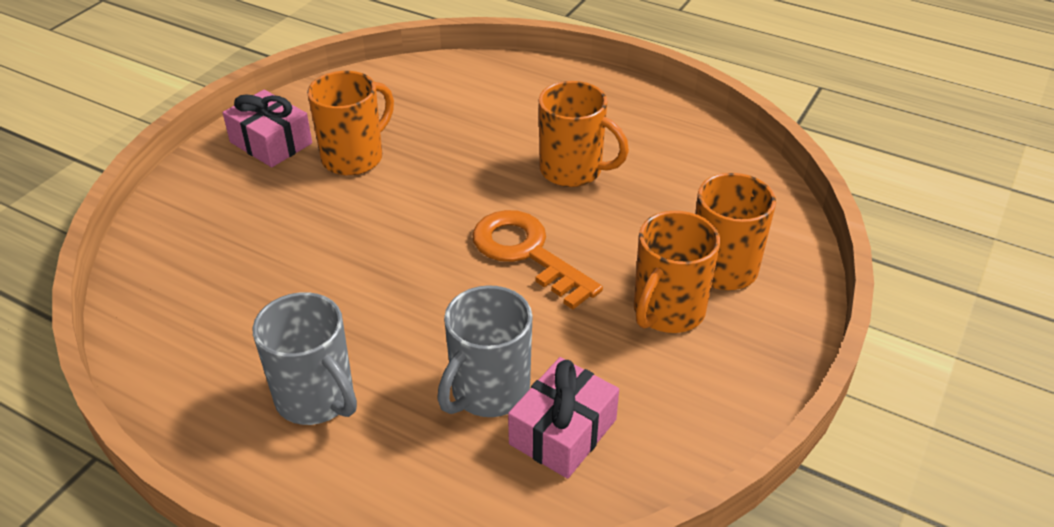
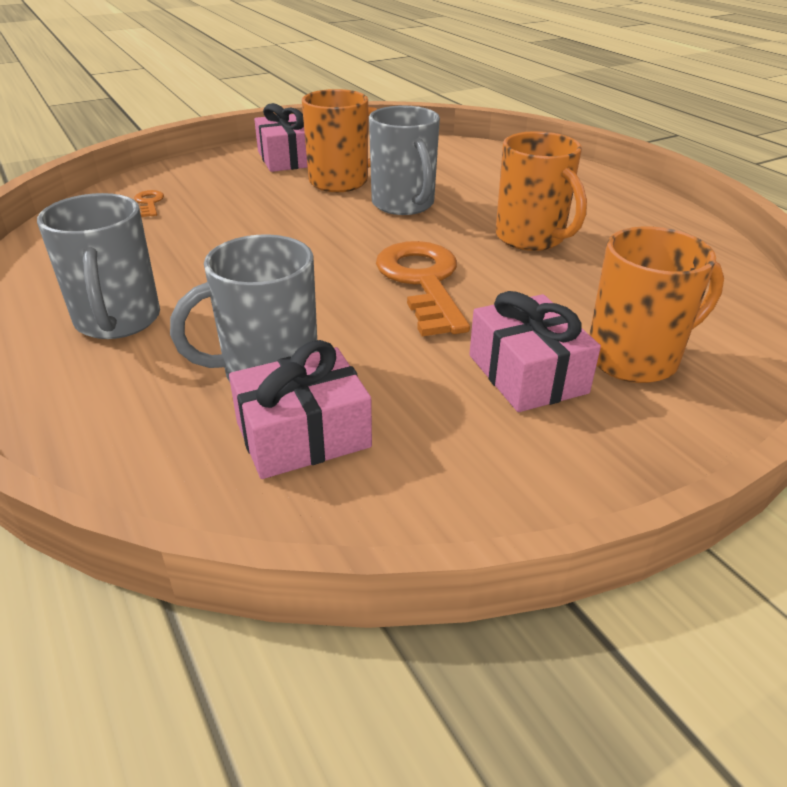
camera: 30 degrees right, 5 degrees down
orange mug [634,211,721,333] -> pink gift [469,291,601,412]
none -> orange key [134,190,164,217]
none -> grey mug [369,106,440,215]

-- Required action --
From the line with "orange mug [634,211,721,333]" to the last line of the material, give every line again exactly, and only those lines.

-- Exercise answer --
orange mug [634,211,721,333] -> pink gift [469,291,601,412]
none -> orange key [134,190,164,217]
none -> grey mug [369,106,440,215]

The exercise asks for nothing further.